▶ [What is required]
Reproduce all the rows below word for word, omitting the pictures.

▶ [Extracted entries]
****************************************

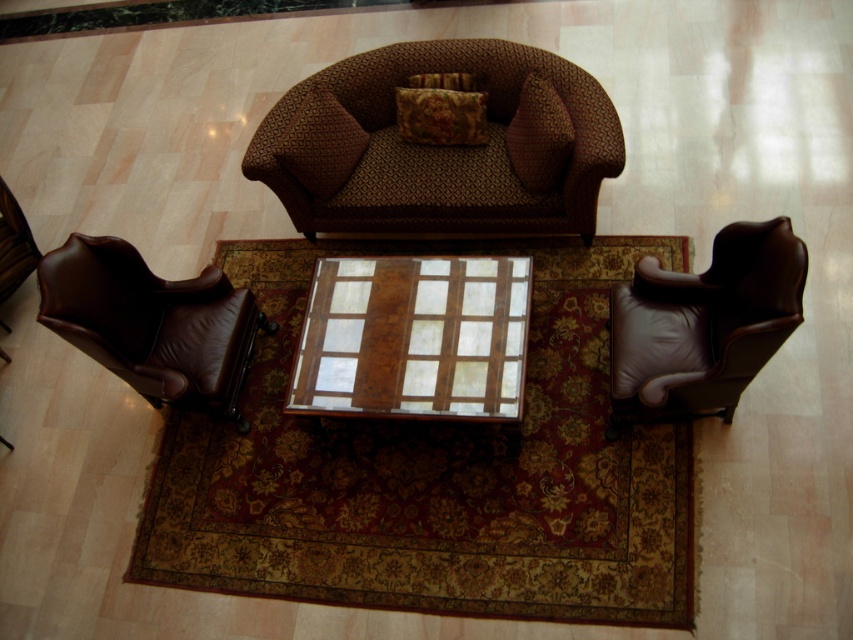
Can you confirm if brown textured couch at center is positioned to the left of floral fabric pillow at center?

Yes, brown textured couch at center is to the left of floral fabric pillow at center.

How far apart are brown textured couch at center and floral fabric pillow at center?

A distance of 9.30 inches exists between brown textured couch at center and floral fabric pillow at center.

Which is in front, point (381, 230) or point (399, 88)?

Positioned in front is point (399, 88).

In order to click on brown textured couch at center in this screenshot , I will do `click(440, 145)`.

Is brown textured couch at center smaller than velvet cushion at center?

Incorrect, brown textured couch at center is not smaller in size than velvet cushion at center.

Who is positioned more to the right, brown textured couch at center or velvet cushion at center?

Positioned to the right is velvet cushion at center.

Is point (579, 96) positioned before point (532, 179)?

Yes, it is.

You are a GUI agent. You are given a task and a screenshot of the screen. Output one action in this format:
    pyautogui.click(x=<x>, y=<y>)
    Task: Click on the brown textured couch at center
    
    Given the screenshot: What is the action you would take?
    pyautogui.click(x=440, y=145)

Is point (795, 236) less distant than point (509, 131)?

Yes, it is in front of point (509, 131).

Between point (752, 244) and point (532, 150), which one is positioned behind?

Positioned behind is point (532, 150).

Identify the location of leather wingback chair at right. This screenshot has height=640, width=853. (704, 324).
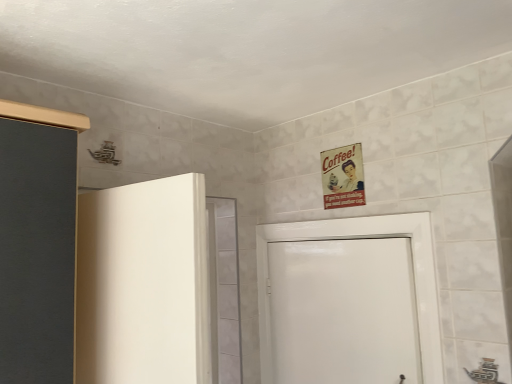
Question: Is white glossy door at center in front of or behind metallic vintage poster at upper center in the image?

Choices:
 (A) behind
 (B) front

Answer: (B)

Question: From the image's perspective, is white glossy door at center positioned above or below metallic vintage poster at upper center?

Choices:
 (A) above
 (B) below

Answer: (B)

Question: From a real-world perspective, relative to metallic vintage poster at upper center, is white glossy door at center vertically above or below?

Choices:
 (A) below
 (B) above

Answer: (A)

Question: In the image, is metallic vintage poster at upper center on the left side or the right side of white glossy door at center?

Choices:
 (A) right
 (B) left

Answer: (A)

Question: Looking at the image, does metallic vintage poster at upper center seem bigger or smaller compared to white glossy door at center?

Choices:
 (A) small
 (B) big

Answer: (A)

Question: From a real-world perspective, is metallic vintage poster at upper center positioned above or below white glossy door at center?

Choices:
 (A) above
 (B) below

Answer: (A)

Question: From the image's perspective, is metallic vintage poster at upper center located above or below white glossy door at center?

Choices:
 (A) above
 (B) below

Answer: (A)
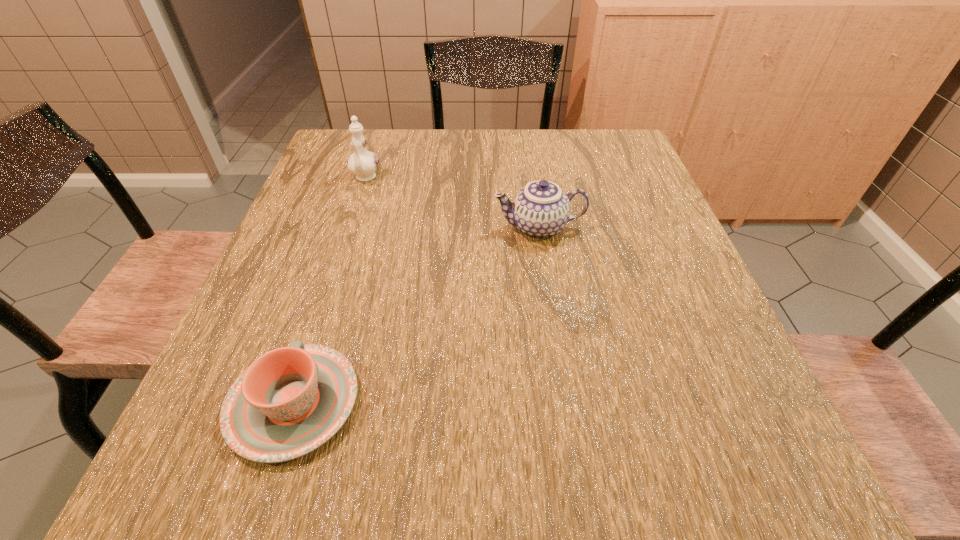
Where is `vacant point located on the handle side of the shortest chinaware`? This screenshot has height=540, width=960. vacant point located on the handle side of the shortest chinaware is located at coordinates (335, 276).

This screenshot has width=960, height=540. Identify the location of vacant region located 0.360m on the handle side of the shortest chinaware. (353, 221).

Find the location of a particular element. This screenshot has width=960, height=540. vacant space located 0.080m on the handle side of the shortest chinaware is located at coordinates (323, 315).

The height and width of the screenshot is (540, 960). Find the location of `object that is at the far edge`. object that is at the far edge is located at coordinates (363, 163).

Where is `object that is positioned at the near edge`? The width and height of the screenshot is (960, 540). object that is positioned at the near edge is located at coordinates (290, 401).

This screenshot has width=960, height=540. In order to click on object present at the far left corner in this screenshot , I will do `click(363, 163)`.

Find the location of a particular element. The image size is (960, 540). object that is positioned at the near left corner is located at coordinates coord(290,401).

The height and width of the screenshot is (540, 960). In order to click on blank space at the far edge of the desktop in this screenshot , I will do [x=441, y=143].

Find the location of `vacant region at the left edge`. vacant region at the left edge is located at coordinates (355, 201).

Locate an element on the screen. Image resolution: width=960 pixels, height=540 pixels. free space at the right edge of the desktop is located at coordinates (653, 206).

****************************************

▶ [Reply to the task]
Can you confirm if brown textured couch at center is positioned to the left of floral fabric pillow at center?

Yes, brown textured couch at center is to the left of floral fabric pillow at center.

How far apart are brown textured couch at center and floral fabric pillow at center?

A distance of 9.30 inches exists between brown textured couch at center and floral fabric pillow at center.

Which is in front, point (381, 230) or point (399, 88)?

Positioned in front is point (399, 88).

In order to click on brown textured couch at center in this screenshot , I will do `click(440, 145)`.

Is brown textured couch at center smaller than velvet cushion at center?

Incorrect, brown textured couch at center is not smaller in size than velvet cushion at center.

Who is positioned more to the right, brown textured couch at center or velvet cushion at center?

Positioned to the right is velvet cushion at center.

Is point (579, 96) positioned before point (532, 179)?

Yes, it is.

You are a GUI agent. You are given a task and a screenshot of the screen. Output one action in this format:
    pyautogui.click(x=<x>, y=<y>)
    Task: Click on the brown textured couch at center
    
    Given the screenshot: What is the action you would take?
    pyautogui.click(x=440, y=145)

Is point (795, 236) less distant than point (509, 131)?

Yes, it is in front of point (509, 131).

Between point (752, 244) and point (532, 150), which one is positioned behind?

Positioned behind is point (532, 150).

Identify the location of leather wingback chair at right. This screenshot has height=640, width=853. (704, 324).
Question: Is white glossy door at center in front of or behind metallic vintage poster at upper center in the image?

Choices:
 (A) behind
 (B) front

Answer: (B)

Question: From the image's perspective, is white glossy door at center positioned above or below metallic vintage poster at upper center?

Choices:
 (A) above
 (B) below

Answer: (B)

Question: From a real-world perspective, relative to metallic vintage poster at upper center, is white glossy door at center vertically above or below?

Choices:
 (A) below
 (B) above

Answer: (A)

Question: In the image, is metallic vintage poster at upper center on the left side or the right side of white glossy door at center?

Choices:
 (A) right
 (B) left

Answer: (A)

Question: Looking at the image, does metallic vintage poster at upper center seem bigger or smaller compared to white glossy door at center?

Choices:
 (A) small
 (B) big

Answer: (A)

Question: From a real-world perspective, is metallic vintage poster at upper center positioned above or below white glossy door at center?

Choices:
 (A) above
 (B) below

Answer: (A)

Question: From the image's perspective, is metallic vintage poster at upper center located above or below white glossy door at center?

Choices:
 (A) above
 (B) below

Answer: (A)
Where is `vacant point located on the handle side of the shortest chinaware`? This screenshot has height=540, width=960. vacant point located on the handle side of the shortest chinaware is located at coordinates (335, 276).

This screenshot has width=960, height=540. Identify the location of vacant region located 0.360m on the handle side of the shortest chinaware. (353, 221).

Find the location of a particular element. This screenshot has width=960, height=540. vacant space located 0.080m on the handle side of the shortest chinaware is located at coordinates (323, 315).

The height and width of the screenshot is (540, 960). Find the location of `object that is at the far edge`. object that is at the far edge is located at coordinates (363, 163).

Where is `object that is positioned at the near edge`? The width and height of the screenshot is (960, 540). object that is positioned at the near edge is located at coordinates (290, 401).

This screenshot has width=960, height=540. In order to click on object present at the far left corner in this screenshot , I will do `click(363, 163)`.

Find the location of a particular element. The image size is (960, 540). object that is positioned at the near left corner is located at coordinates coord(290,401).

The height and width of the screenshot is (540, 960). In order to click on blank space at the far edge of the desktop in this screenshot , I will do [x=441, y=143].

Find the location of `vacant region at the left edge`. vacant region at the left edge is located at coordinates (355, 201).

Locate an element on the screen. Image resolution: width=960 pixels, height=540 pixels. free space at the right edge of the desktop is located at coordinates (653, 206).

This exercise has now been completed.